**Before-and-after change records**
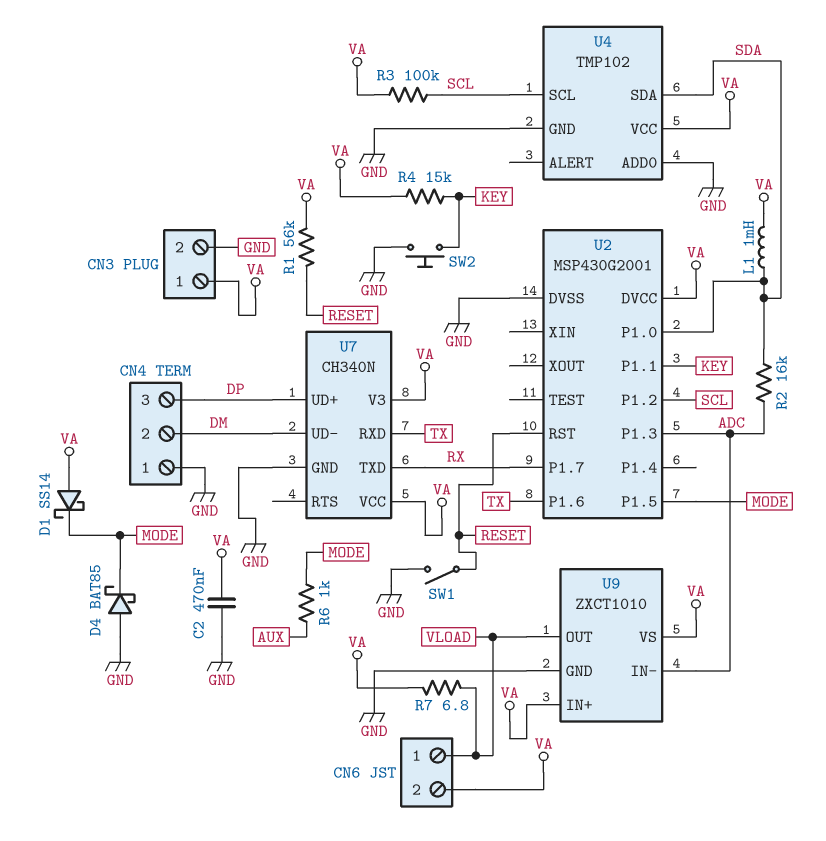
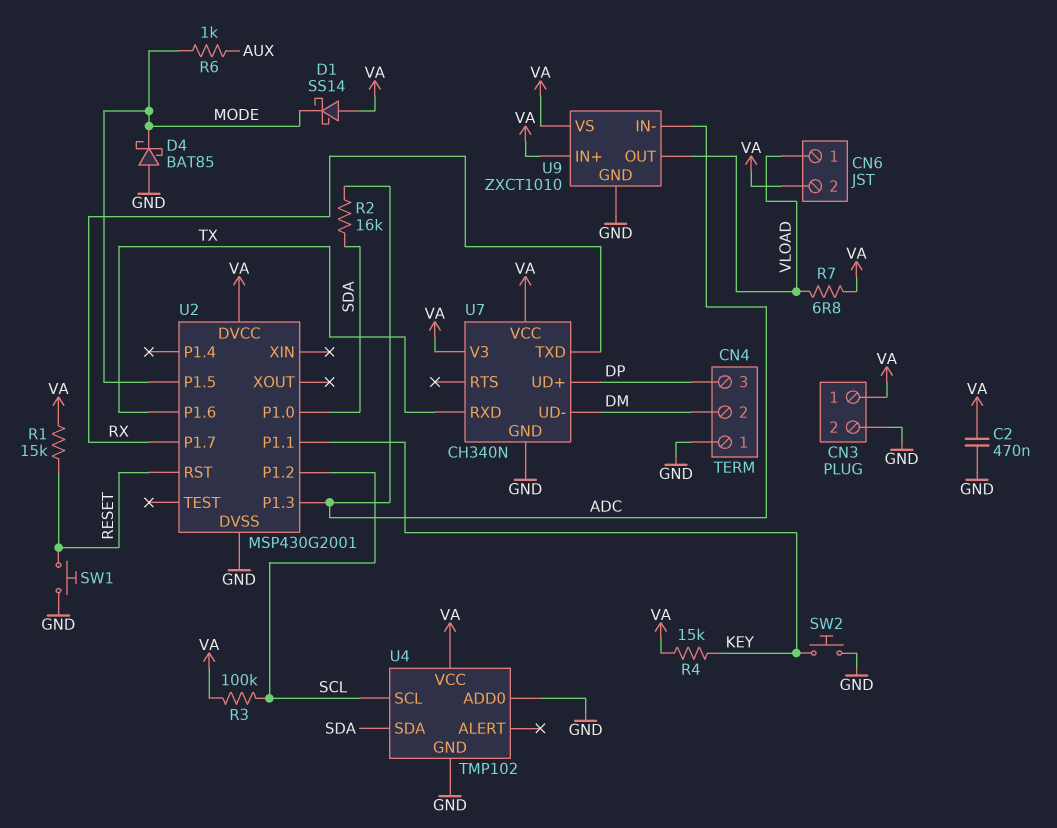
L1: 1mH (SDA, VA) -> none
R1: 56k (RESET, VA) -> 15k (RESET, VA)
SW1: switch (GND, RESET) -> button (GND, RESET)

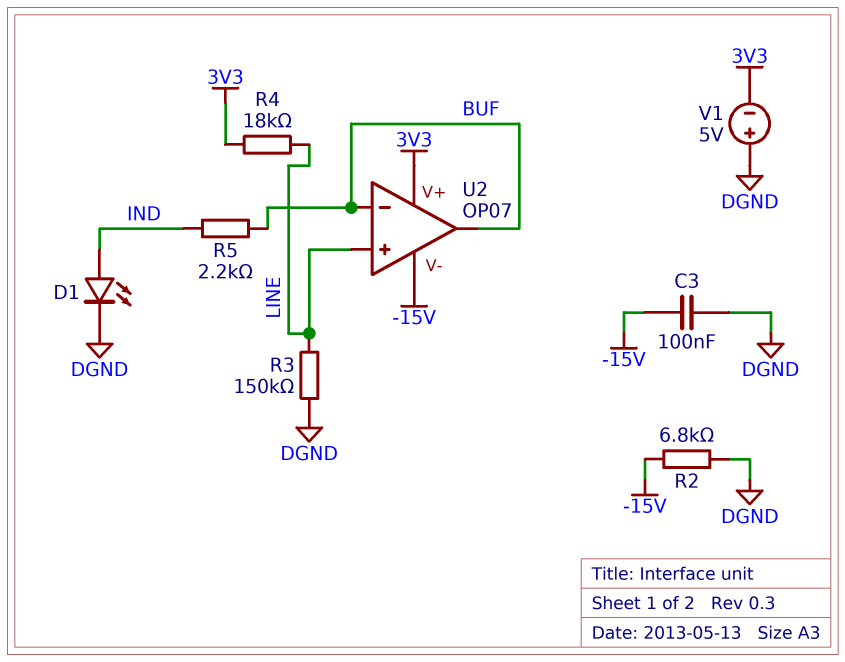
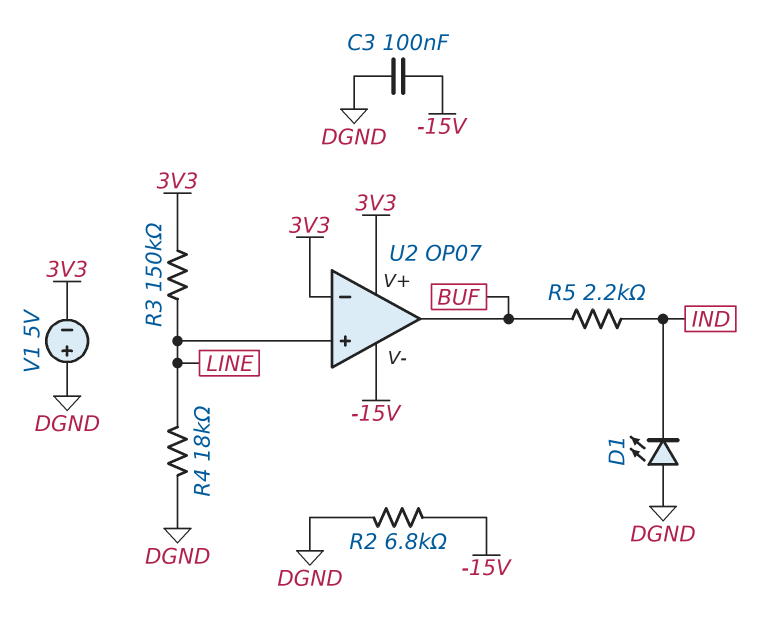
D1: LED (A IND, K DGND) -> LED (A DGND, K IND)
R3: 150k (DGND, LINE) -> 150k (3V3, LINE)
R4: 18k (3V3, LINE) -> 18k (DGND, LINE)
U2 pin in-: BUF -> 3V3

**Exercise directions**
Every line above that has the string "DGND" needs to be copied.

**Written response**
D1: LED (A IND, K DGND) -> LED (A DGND, K IND)
R3: 150k (DGND, LINE) -> 150k (3V3, LINE)
R4: 18k (3V3, LINE) -> 18k (DGND, LINE)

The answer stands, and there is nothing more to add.